# START OF Records shown
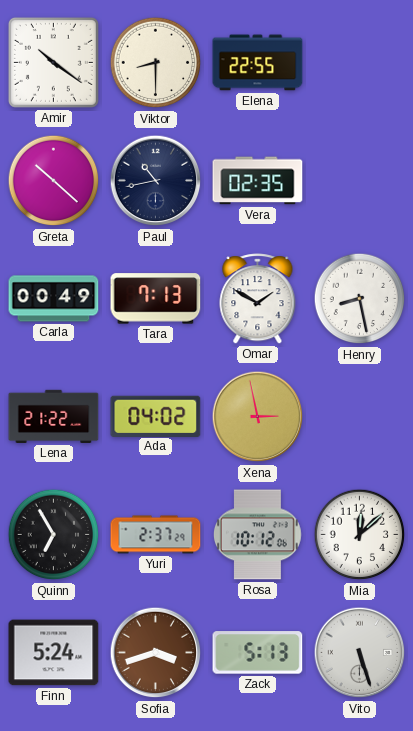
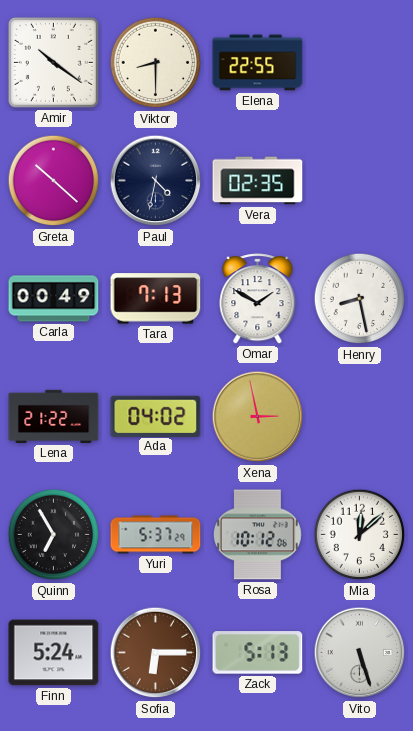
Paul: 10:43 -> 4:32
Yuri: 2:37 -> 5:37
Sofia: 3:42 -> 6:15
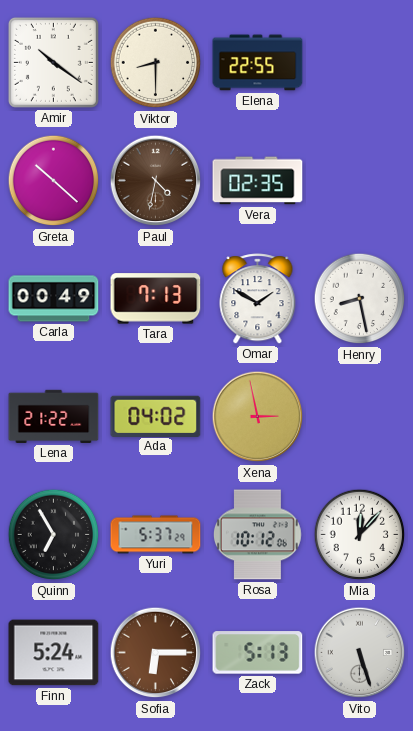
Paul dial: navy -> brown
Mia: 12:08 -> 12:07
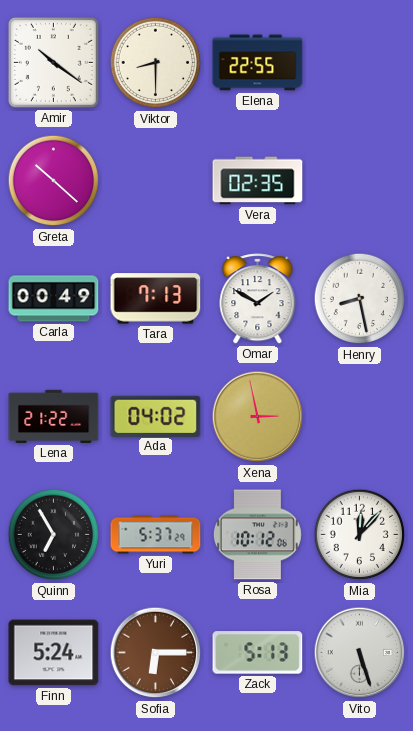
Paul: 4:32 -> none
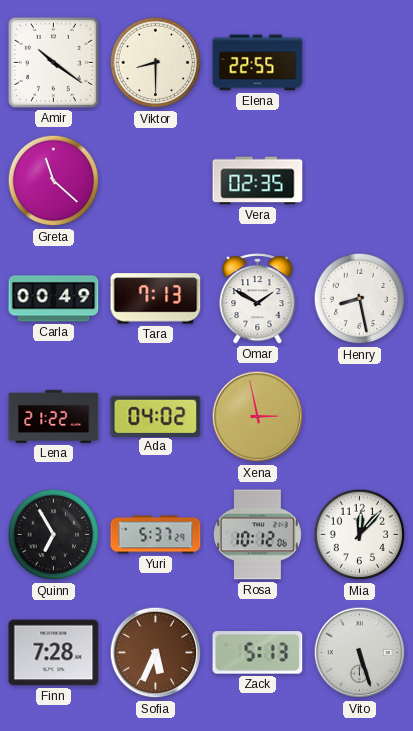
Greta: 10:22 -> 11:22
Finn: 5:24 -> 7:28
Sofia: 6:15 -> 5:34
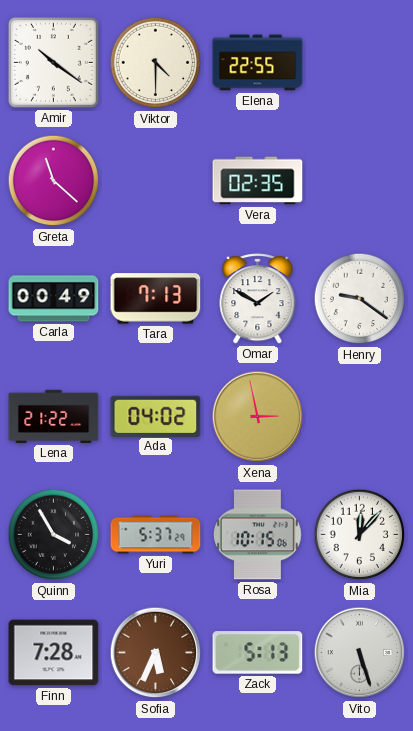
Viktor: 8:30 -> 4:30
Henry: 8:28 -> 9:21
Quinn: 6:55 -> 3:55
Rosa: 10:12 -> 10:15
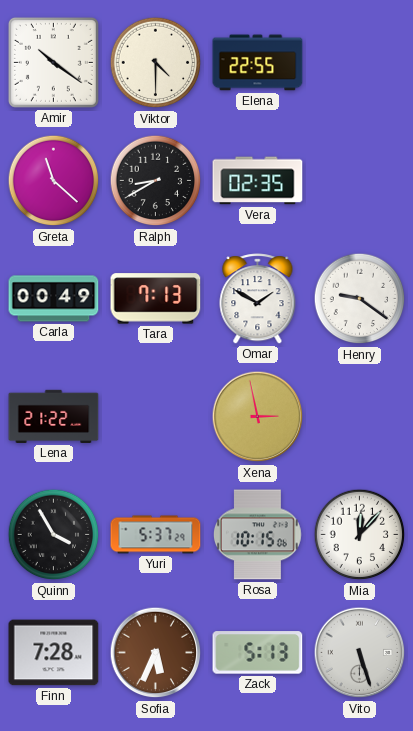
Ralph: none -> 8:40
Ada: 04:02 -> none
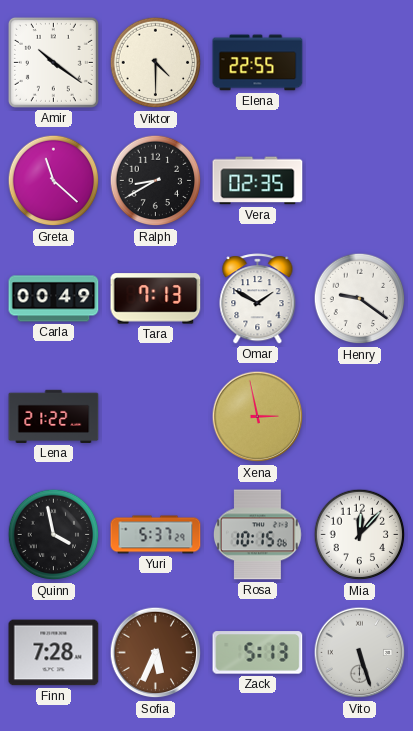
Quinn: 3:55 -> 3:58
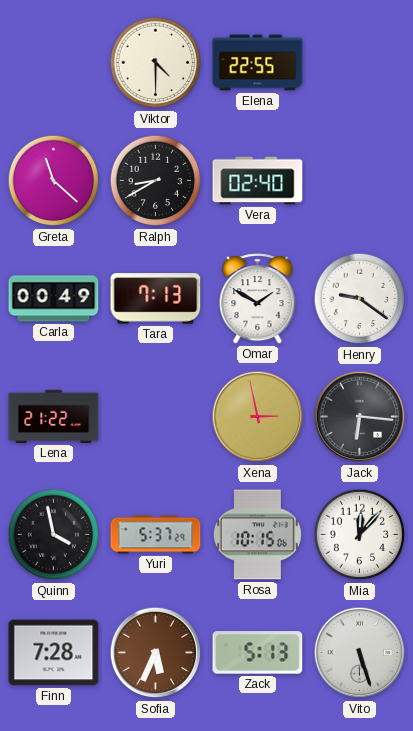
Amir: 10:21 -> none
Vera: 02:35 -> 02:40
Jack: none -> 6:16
# END OF Records shown
Task brief:
Reproduce every line of the data above word for word, leaving out the pictures.

Reply to the task:
Paul: 10:43 -> 4:32
Yuri: 2:37 -> 5:37
Sofia: 3:42 -> 6:15
Paul dial: navy -> brown
Mia: 12:08 -> 12:07
Paul: 4:32 -> none
Greta: 10:22 -> 11:22
Finn: 5:24 -> 7:28
Sofia: 6:15 -> 5:34
Viktor: 8:30 -> 4:30
Henry: 8:28 -> 9:21
Quinn: 6:55 -> 3:55
Rosa: 10:12 -> 10:15
Ralph: none -> 8:40
Ada: 04:02 -> none
Quinn: 3:55 -> 3:58
Amir: 10:21 -> none
Vera: 02:35 -> 02:40
Jack: none -> 6:16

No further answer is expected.